Task to complete
For every line in the records below that holds "trapezoid", make a copy.

Input
☆ ☆ ☆

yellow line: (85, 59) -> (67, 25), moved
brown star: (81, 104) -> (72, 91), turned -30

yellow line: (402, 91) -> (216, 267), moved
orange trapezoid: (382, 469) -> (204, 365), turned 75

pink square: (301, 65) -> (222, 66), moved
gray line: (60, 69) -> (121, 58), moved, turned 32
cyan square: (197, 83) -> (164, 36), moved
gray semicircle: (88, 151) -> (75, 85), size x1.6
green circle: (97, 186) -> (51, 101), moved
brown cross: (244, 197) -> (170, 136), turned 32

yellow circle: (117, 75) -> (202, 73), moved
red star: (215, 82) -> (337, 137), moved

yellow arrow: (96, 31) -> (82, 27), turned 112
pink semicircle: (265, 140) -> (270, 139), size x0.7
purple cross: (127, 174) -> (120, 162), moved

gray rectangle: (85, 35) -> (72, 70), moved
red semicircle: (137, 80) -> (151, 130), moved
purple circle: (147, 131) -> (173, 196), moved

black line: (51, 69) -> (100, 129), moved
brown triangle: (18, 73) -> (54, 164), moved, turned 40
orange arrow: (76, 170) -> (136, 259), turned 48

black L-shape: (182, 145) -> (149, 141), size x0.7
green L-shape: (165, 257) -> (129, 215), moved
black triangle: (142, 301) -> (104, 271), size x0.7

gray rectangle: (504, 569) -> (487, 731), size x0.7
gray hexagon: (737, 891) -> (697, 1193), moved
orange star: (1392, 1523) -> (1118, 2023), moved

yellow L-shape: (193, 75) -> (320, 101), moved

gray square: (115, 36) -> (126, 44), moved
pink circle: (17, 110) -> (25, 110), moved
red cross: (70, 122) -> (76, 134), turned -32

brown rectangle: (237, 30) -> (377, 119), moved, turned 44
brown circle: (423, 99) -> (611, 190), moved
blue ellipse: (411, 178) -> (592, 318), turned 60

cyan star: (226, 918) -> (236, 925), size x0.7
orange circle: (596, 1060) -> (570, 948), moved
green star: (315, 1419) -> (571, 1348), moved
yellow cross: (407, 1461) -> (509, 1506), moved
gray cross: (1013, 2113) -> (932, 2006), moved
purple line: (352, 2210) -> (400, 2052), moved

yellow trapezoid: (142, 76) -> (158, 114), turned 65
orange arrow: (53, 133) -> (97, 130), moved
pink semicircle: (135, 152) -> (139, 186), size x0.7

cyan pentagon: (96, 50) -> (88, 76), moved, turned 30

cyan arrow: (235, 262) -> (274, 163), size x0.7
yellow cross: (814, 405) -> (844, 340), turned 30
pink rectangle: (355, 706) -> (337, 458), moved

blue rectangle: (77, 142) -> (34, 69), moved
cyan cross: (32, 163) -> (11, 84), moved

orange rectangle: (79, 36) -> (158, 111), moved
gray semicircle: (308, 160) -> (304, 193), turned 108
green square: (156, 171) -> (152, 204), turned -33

☆ ☆ ☆

Output of the task
orange trapezoid: (382, 469) -> (204, 365), turned 75
yellow trapezoid: (142, 76) -> (158, 114), turned 65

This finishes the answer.